▶ [What the task asks] Look through the listing below and write out exactly the lines from the line with "pink gift: 2 -> 4" to the line with "yellow gift: 2 -> 1", both included, and no others.

[Opening Records supplied section]

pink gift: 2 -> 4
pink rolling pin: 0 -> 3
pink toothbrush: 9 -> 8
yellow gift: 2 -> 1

[Closing Records supplied section]
[Opening Records supplied section]

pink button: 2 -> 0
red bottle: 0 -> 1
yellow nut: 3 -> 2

[Closing Records supplied section]
[Opening Records supplied section]

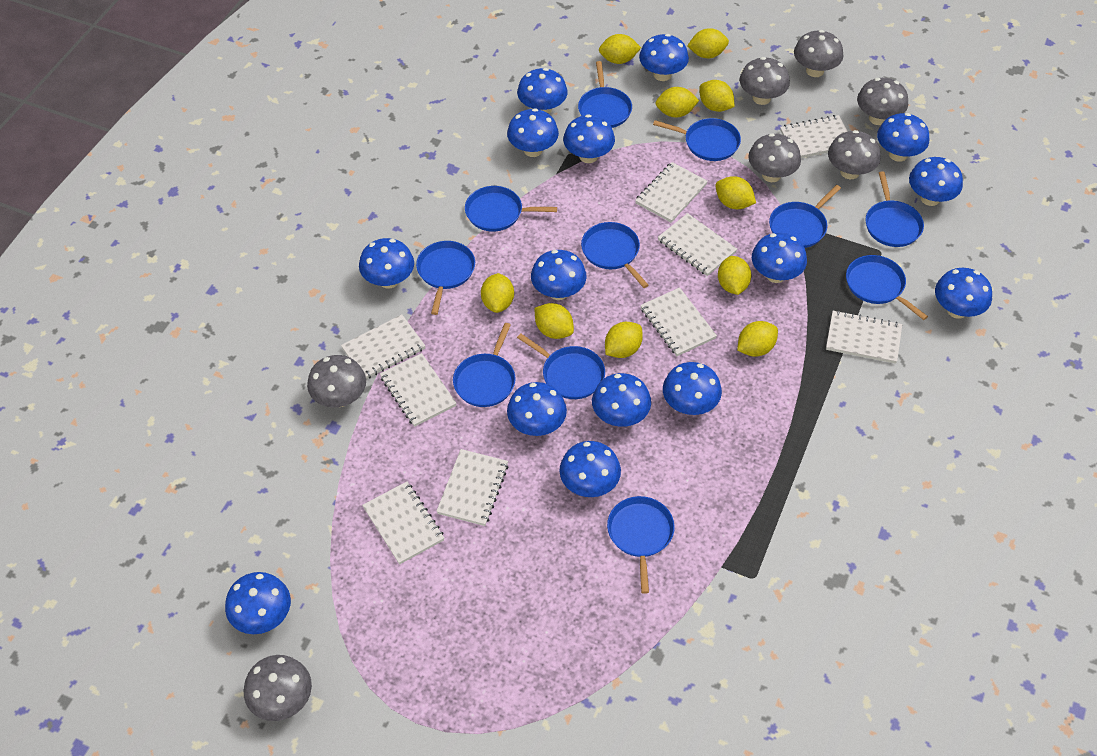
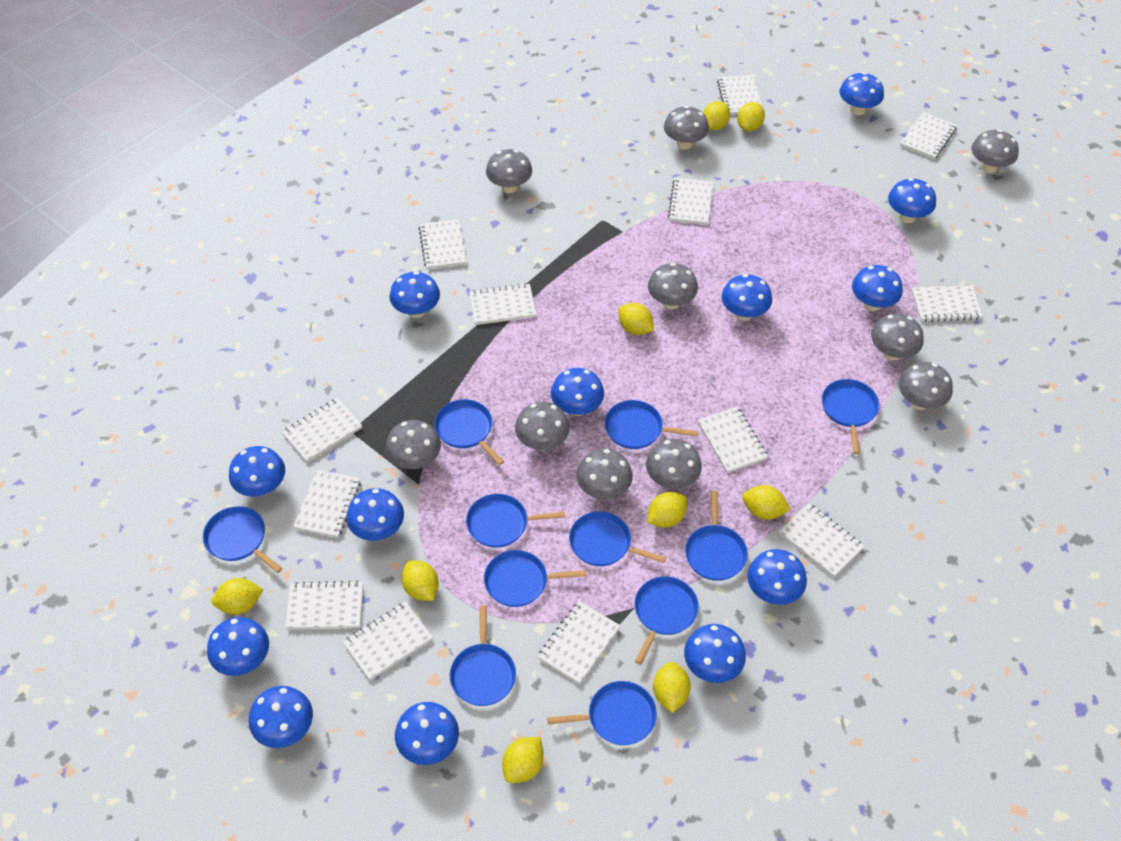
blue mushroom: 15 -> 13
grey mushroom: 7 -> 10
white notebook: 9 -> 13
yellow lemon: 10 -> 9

[Closing Records supplied section]

▶ [Answer for this exercise]
pink gift: 2 -> 4
pink rolling pin: 0 -> 3
pink toothbrush: 9 -> 8
yellow gift: 2 -> 1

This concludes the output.